-- Available data follows --

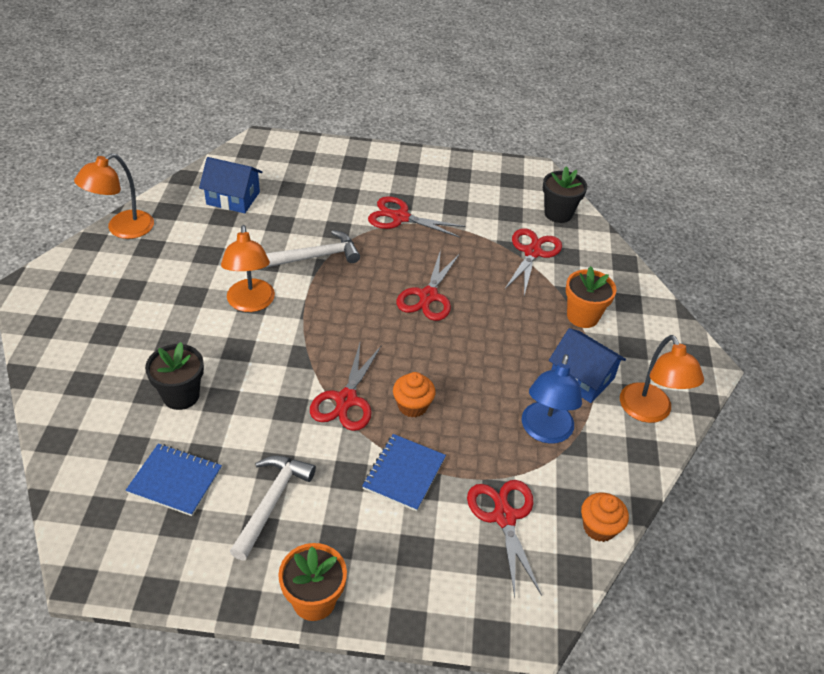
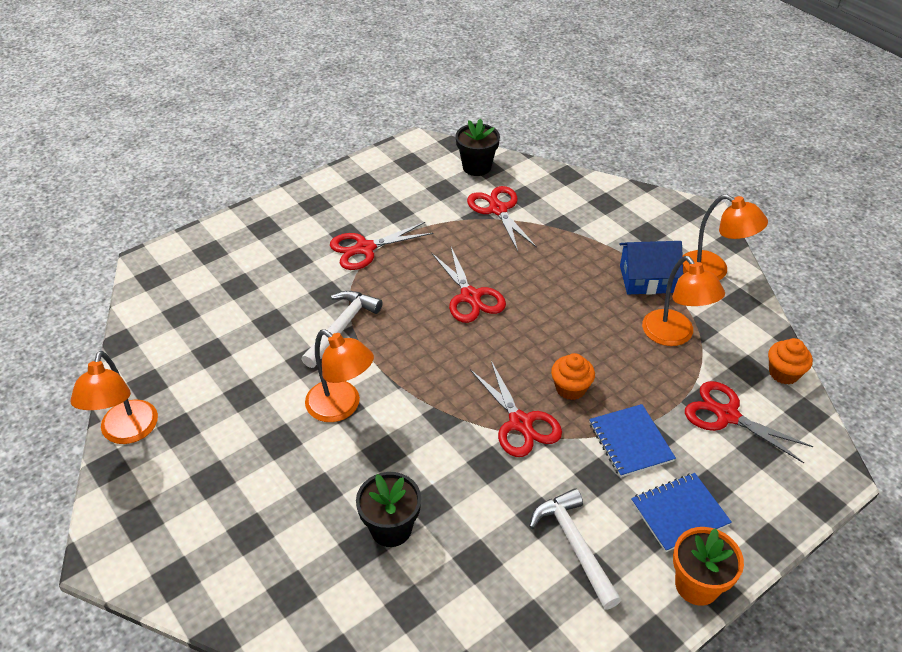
camera: 40 degrees left, 0 degrees up
(175, 480) = (483, 597): blue notebook -> blue notebook (679, 513)
(233, 198) = (196, 330): blue house -> none
(545, 432) = (674, 335): blue lamp -> orange lamp
(582, 316) = (591, 234): orange flower pot -> none

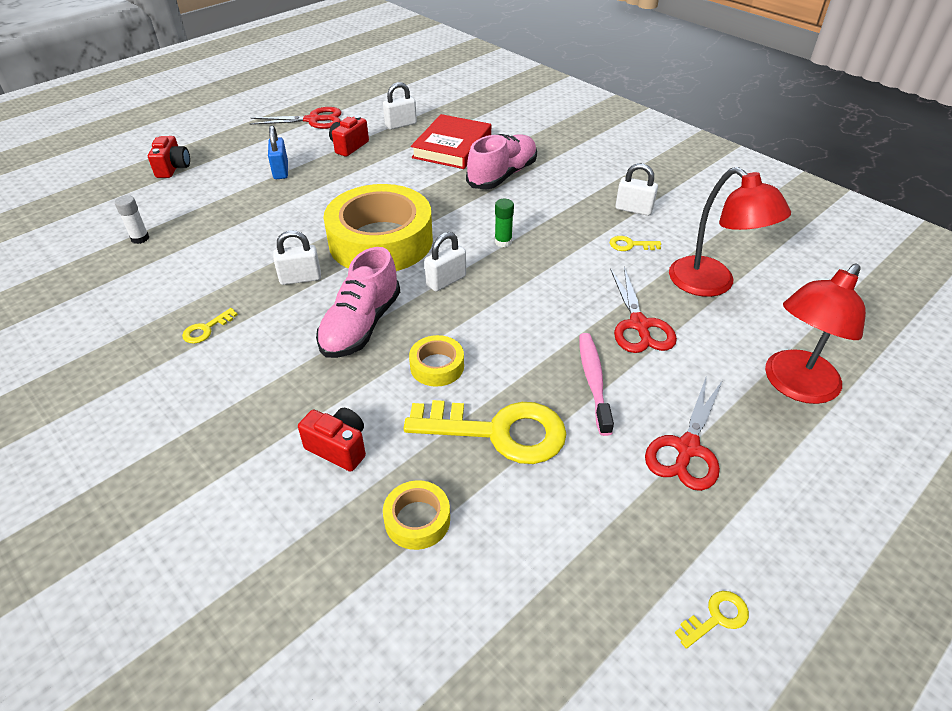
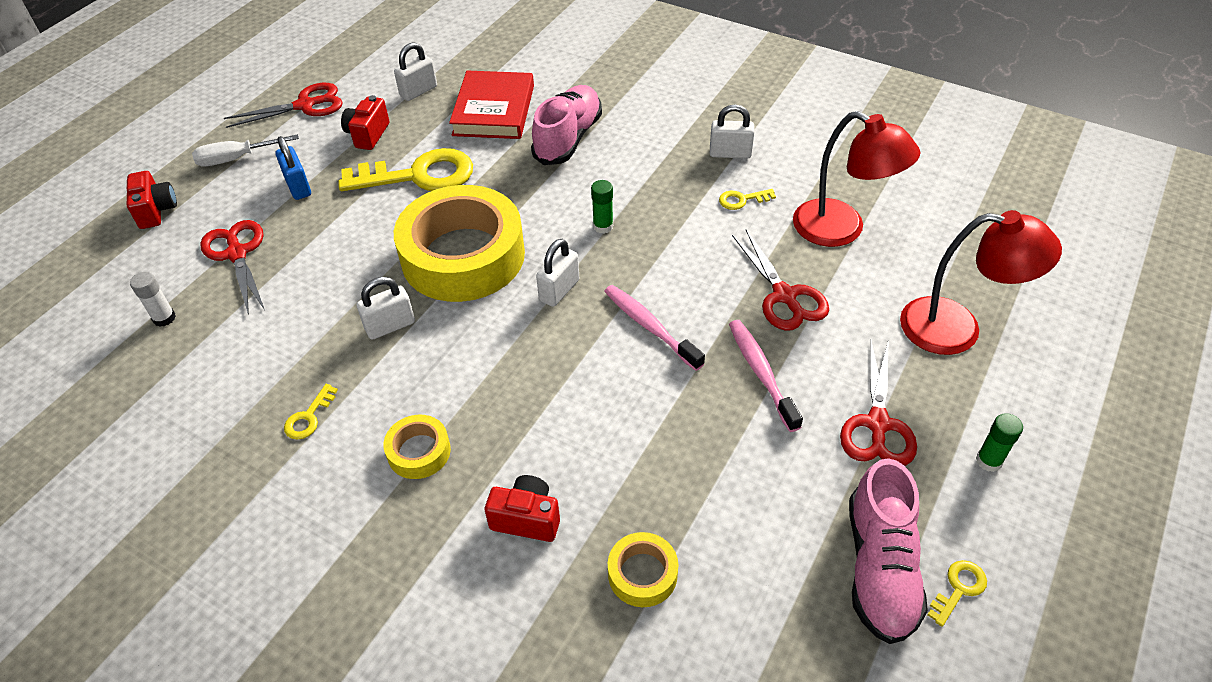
camera: 15 degrees left, 5 degrees up
(214, 206) = (237, 254): none -> red scissors
(246, 145) = (236, 159): none -> white screwdriver
(361, 325) = (487, 368): pink shoe -> pink shoe (880, 567)
(437, 366) = (592, 397): yellow tape -> yellow tape (419, 452)
(499, 432) = (687, 456): yellow key -> yellow key (419, 176)
(510, 323) = (649, 326): none -> pink toothbrush
(788, 508) = (988, 461): none -> green glue stick
(794, 386) = (957, 328): red lamp -> red lamp turned 105 degrees counterclockwise

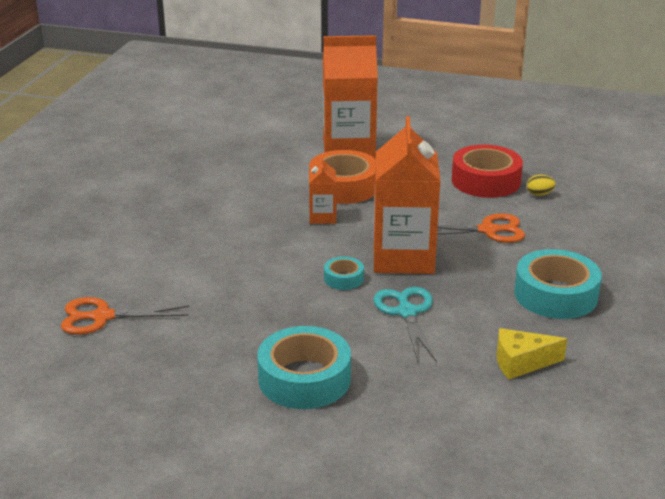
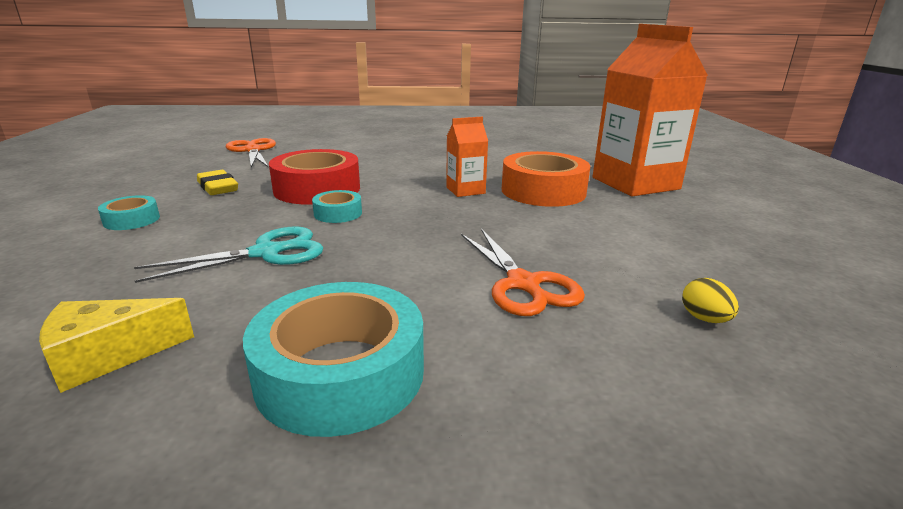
camera: 70 degrees right, 5 degrees down
(236, 337) = (218, 187): none -> yellow eraser
(304, 379) = (132, 220): turquoise tape -> turquoise tape, size x0.50
(403, 258) = (402, 236): orange carton -> none
(485, 181) = (679, 266): red tape -> red tape (317, 189)
(521, 363) = (109, 356): yellow cheese -> yellow cheese turned 90 degrees counterclockwise

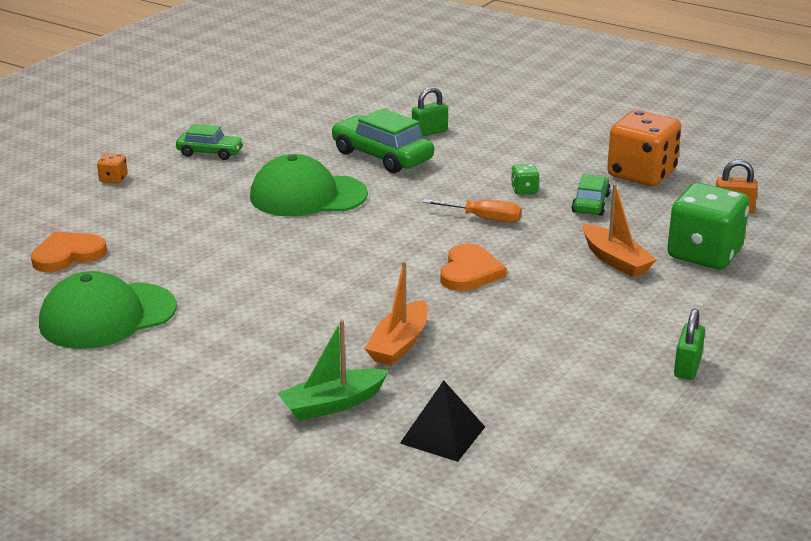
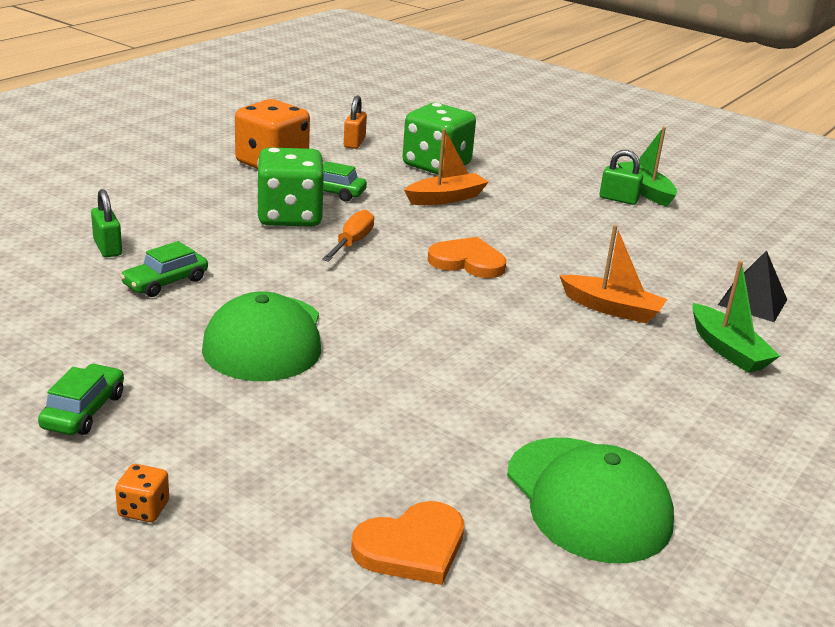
camera: 90 degrees left, 0 degrees up
(67, 255) = (412, 547): orange heart -> orange heart turned 90 degrees counterclockwise
(382, 156) = (165, 282): green car -> green car, size x0.60
(524, 190) = (289, 216): green dice -> green dice, size x2.41
(730, 389) = (645, 191): none -> green boat

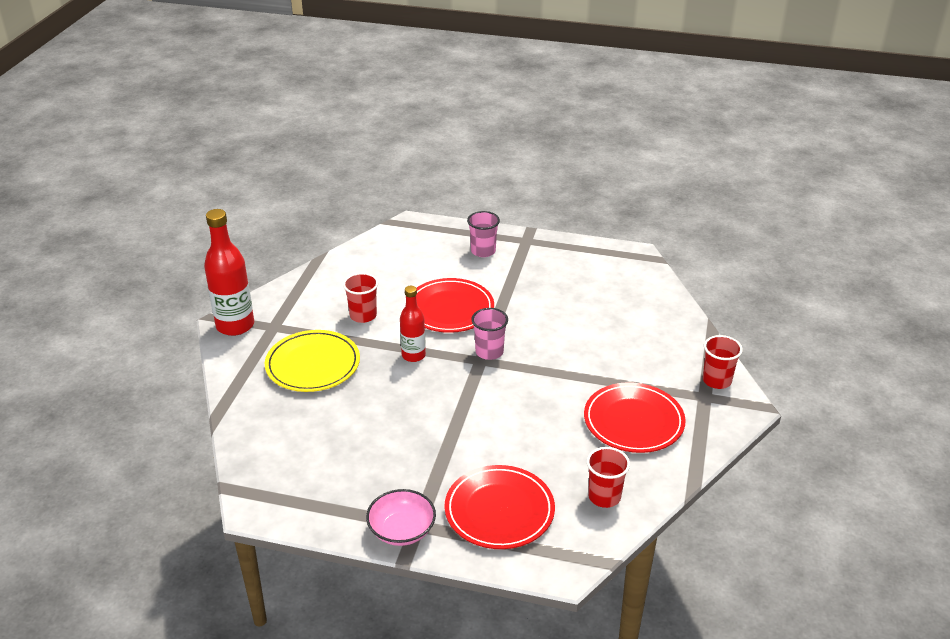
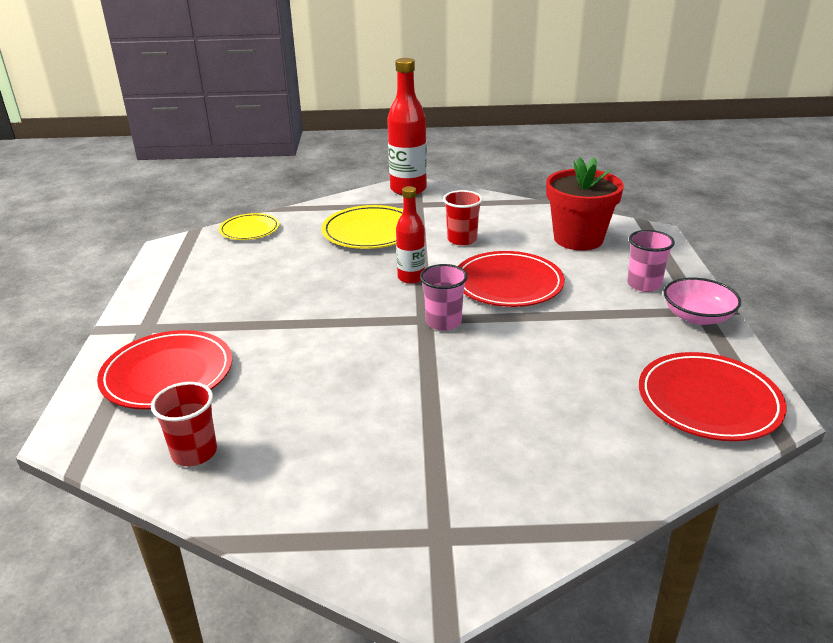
camera: 75 degrees right, 5 degrees down
(253, 445) = (249, 230): none -> yellow plate
(399, 258) = (578, 239): none -> red flower pot
(402, 530) = (139, 320): pink bowl -> pink bowl (697, 317)
(633, 421) = (352, 461): red plate -> red plate (708, 401)
(716, 380) = (489, 548): red cup -> none

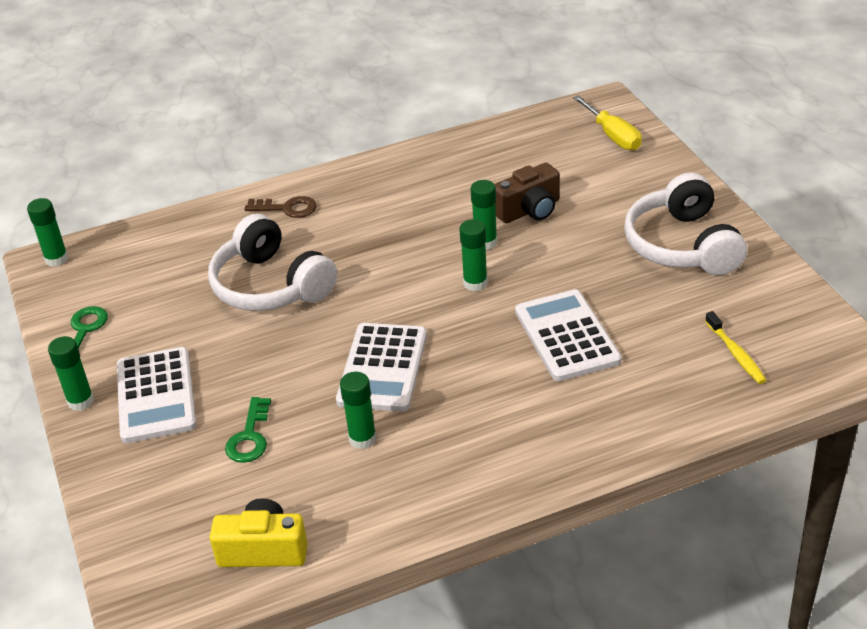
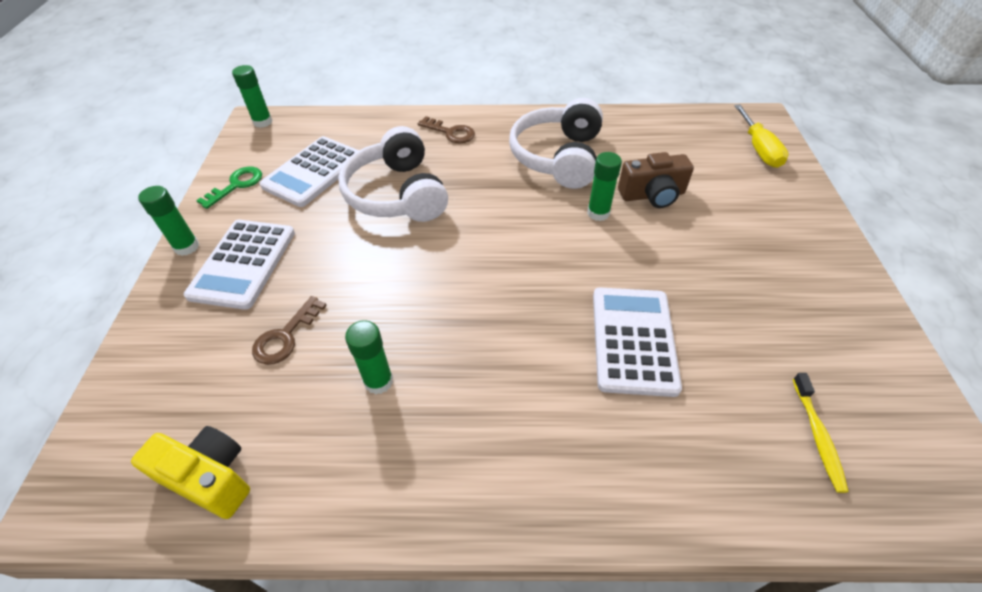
camera: 20 degrees right, 10 degrees up
(250, 436) = (286, 336): green key -> brown key
(383, 368) = (441, 309): white calculator -> white calculator (314, 172)
(475, 283) = (570, 250): green glue stick -> none
(682, 245) = (793, 279): white headphones -> white headphones (558, 157)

-- Available data concluded --

**Task requirements**. Check each line above for "right" and return the ones that have it.

**The answer**.
camera: 70 degrees right, 5 degrees down
camera: 75 degrees right, 5 degrees down
camera: 20 degrees right, 10 degrees up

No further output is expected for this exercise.